▸ SUPPLIED RECORDS
▬▬▬▬▬▬

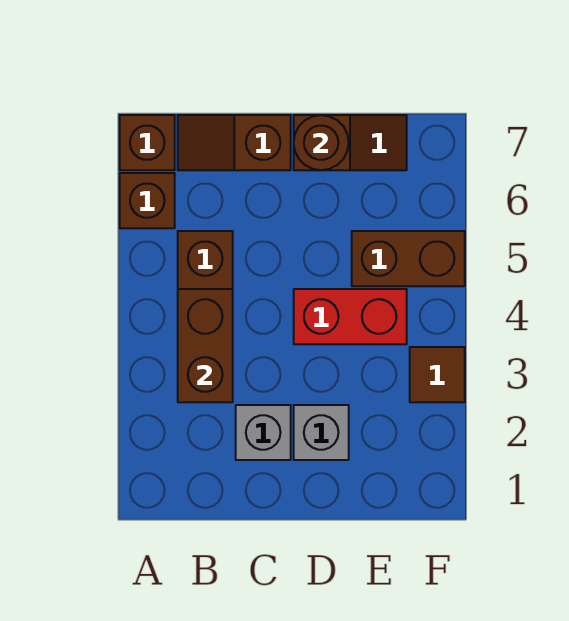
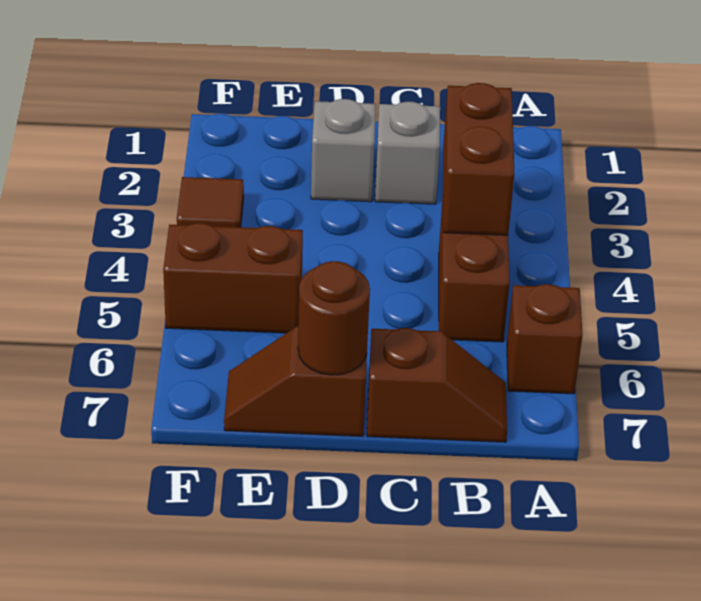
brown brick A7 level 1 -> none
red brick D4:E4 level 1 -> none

▬▬▬▬▬▬

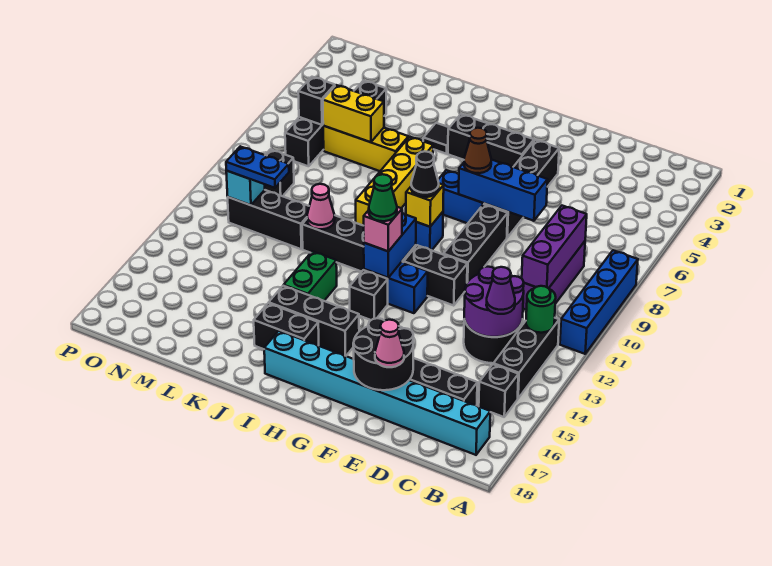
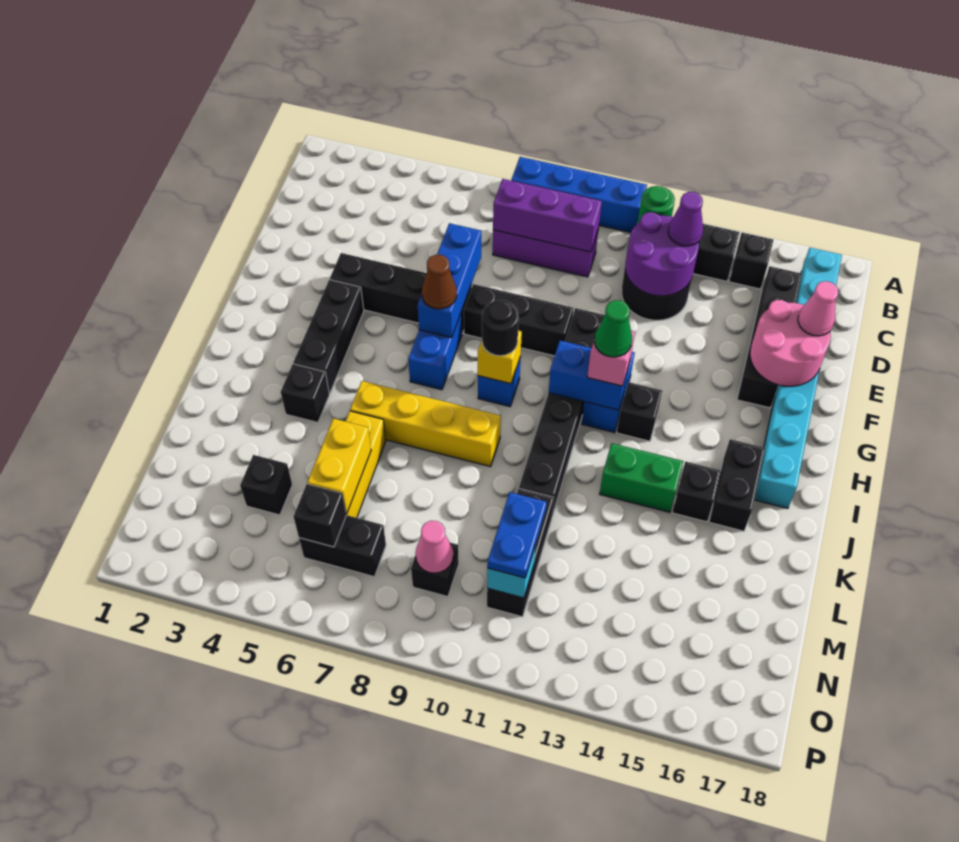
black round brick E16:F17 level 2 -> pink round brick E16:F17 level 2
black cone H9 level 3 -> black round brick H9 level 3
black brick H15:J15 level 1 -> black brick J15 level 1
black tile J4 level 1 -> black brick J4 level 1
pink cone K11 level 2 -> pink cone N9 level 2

▬▬▬▬▬▬

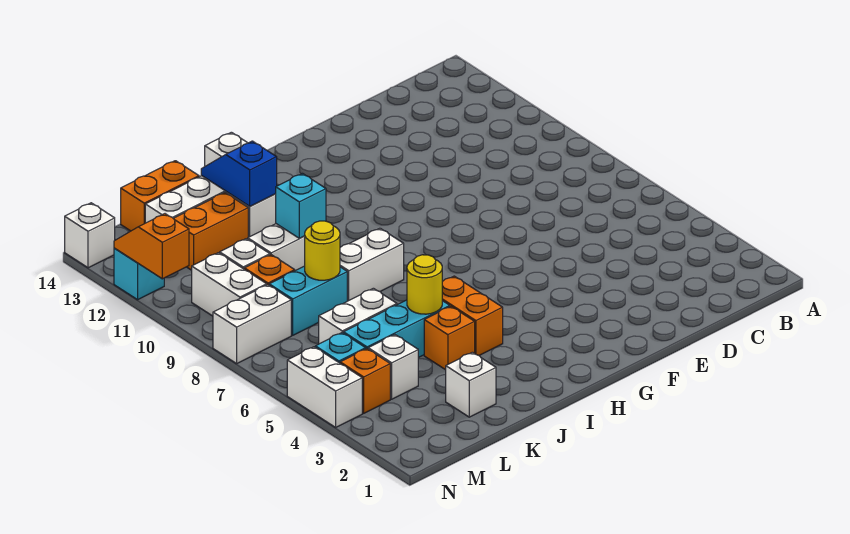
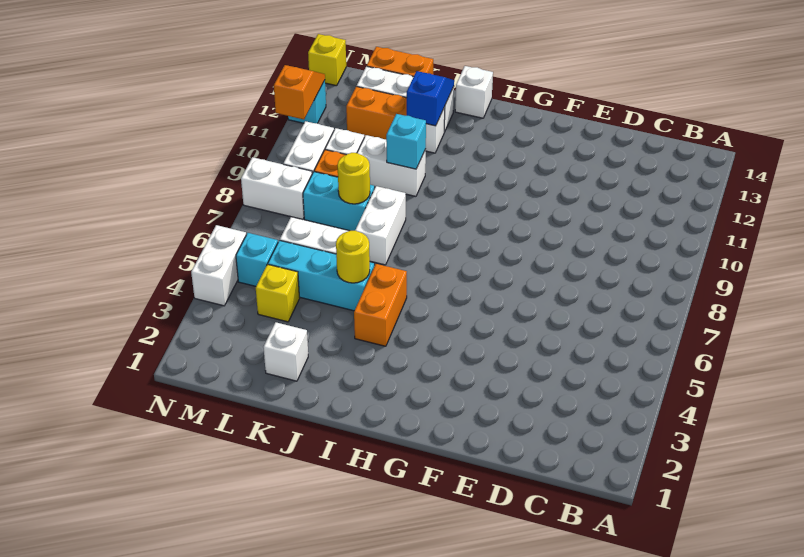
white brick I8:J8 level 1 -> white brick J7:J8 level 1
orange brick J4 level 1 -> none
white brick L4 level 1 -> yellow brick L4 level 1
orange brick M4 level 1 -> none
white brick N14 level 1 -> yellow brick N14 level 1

▬▬▬▬▬▬

▸ YOUR ASSIGNMENT
Give back the records above exactly, limited to the lines between the one holding "black tile J4" and the one holding "pink cone K11 level 2 -> pink cone N9 level 2", inclusive.

▸ SOLVED EXERCISE
black tile J4 level 1 -> black brick J4 level 1
pink cone K11 level 2 -> pink cone N9 level 2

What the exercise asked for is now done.